BEGIN Data extract
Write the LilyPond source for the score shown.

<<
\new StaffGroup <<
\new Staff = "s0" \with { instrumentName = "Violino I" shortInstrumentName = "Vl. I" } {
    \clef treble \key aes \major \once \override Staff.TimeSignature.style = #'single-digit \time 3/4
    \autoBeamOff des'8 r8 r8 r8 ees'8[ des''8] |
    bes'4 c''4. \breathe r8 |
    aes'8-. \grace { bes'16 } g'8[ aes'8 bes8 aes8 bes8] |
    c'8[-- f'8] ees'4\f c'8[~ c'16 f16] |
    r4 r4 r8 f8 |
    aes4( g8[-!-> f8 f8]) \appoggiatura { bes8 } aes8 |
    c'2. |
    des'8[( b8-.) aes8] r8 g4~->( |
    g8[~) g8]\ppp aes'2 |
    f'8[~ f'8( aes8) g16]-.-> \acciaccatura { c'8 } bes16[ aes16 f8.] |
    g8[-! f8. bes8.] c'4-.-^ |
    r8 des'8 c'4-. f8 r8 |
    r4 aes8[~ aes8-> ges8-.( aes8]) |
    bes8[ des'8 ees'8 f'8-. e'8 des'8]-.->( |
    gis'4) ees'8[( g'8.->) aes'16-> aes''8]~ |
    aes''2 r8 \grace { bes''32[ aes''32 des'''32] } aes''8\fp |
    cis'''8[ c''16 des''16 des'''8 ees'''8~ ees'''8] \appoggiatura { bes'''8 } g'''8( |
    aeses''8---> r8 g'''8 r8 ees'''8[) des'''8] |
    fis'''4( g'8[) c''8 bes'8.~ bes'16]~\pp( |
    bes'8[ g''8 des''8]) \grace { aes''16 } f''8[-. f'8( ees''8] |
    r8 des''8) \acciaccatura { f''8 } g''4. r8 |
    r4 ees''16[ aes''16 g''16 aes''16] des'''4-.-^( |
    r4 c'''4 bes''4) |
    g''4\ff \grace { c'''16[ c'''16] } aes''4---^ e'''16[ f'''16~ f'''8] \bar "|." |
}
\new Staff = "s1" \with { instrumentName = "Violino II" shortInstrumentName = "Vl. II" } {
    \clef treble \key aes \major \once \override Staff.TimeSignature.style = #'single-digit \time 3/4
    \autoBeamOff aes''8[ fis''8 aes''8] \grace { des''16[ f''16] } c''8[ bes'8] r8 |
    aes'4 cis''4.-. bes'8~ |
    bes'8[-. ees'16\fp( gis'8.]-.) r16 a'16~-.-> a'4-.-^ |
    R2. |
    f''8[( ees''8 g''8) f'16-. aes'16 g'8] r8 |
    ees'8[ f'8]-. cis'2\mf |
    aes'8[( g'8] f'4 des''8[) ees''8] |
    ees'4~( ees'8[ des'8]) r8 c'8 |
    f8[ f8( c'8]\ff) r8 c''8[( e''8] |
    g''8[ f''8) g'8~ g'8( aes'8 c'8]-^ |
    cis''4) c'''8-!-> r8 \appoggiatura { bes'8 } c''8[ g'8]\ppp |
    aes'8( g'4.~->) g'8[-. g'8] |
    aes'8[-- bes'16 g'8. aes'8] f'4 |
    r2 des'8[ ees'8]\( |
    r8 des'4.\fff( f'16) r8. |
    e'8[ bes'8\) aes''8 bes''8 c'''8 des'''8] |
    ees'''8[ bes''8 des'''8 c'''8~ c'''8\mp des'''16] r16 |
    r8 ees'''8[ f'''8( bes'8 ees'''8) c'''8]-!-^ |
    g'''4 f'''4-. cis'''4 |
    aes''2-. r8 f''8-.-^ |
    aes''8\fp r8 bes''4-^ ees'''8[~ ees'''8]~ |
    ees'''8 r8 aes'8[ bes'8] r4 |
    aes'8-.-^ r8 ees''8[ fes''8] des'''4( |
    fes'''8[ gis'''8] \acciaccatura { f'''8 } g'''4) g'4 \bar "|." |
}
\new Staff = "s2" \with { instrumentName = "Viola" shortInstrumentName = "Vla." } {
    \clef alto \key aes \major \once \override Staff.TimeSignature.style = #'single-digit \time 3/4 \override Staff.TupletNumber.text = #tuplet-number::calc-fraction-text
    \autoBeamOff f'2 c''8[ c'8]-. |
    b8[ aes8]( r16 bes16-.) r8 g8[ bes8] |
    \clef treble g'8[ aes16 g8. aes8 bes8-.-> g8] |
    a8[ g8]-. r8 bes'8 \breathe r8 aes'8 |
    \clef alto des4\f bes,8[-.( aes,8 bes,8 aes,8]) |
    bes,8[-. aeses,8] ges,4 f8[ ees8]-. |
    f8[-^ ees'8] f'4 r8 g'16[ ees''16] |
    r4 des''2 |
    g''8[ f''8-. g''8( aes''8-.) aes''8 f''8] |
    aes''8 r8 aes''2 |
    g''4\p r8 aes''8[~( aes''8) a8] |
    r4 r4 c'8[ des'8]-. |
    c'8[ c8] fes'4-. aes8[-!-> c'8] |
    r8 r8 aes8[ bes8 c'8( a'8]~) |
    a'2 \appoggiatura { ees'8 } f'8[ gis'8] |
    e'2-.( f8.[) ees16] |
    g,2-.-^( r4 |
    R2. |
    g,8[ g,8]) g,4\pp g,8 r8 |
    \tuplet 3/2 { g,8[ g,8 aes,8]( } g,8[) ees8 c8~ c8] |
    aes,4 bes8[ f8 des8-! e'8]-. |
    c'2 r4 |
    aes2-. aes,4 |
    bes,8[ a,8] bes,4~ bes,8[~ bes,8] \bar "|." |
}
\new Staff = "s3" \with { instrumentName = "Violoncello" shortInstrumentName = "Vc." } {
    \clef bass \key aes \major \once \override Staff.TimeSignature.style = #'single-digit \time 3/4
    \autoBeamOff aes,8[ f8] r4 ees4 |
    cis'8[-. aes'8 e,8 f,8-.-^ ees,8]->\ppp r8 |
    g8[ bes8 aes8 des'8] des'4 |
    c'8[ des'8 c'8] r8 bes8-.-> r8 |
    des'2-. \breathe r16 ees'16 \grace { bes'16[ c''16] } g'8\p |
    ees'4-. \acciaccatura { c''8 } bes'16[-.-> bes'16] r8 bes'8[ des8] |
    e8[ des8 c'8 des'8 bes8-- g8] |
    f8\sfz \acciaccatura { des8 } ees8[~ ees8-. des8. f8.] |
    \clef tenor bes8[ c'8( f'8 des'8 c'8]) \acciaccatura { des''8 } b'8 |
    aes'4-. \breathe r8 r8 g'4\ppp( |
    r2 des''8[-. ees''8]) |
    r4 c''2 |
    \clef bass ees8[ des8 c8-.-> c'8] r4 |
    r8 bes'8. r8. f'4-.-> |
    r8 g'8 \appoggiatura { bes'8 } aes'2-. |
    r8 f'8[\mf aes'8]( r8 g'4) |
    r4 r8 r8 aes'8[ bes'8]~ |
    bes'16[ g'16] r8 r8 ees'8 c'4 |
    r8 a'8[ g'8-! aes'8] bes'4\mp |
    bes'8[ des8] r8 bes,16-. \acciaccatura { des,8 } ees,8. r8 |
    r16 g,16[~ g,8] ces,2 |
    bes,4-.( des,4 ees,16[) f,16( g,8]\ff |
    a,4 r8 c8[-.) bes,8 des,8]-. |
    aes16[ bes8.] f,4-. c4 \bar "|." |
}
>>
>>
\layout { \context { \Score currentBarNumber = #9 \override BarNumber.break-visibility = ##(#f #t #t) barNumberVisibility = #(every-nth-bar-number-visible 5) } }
END Data extract
» Stated goal: Show each line in the data that contains the string "aeses".

» Completed exercise:
    aeses''8---> r8 g'''8 r8 ees'''8[) des'''8] |
    bes,8[-. aeses,8] ges,4 f8[ ees8]-. |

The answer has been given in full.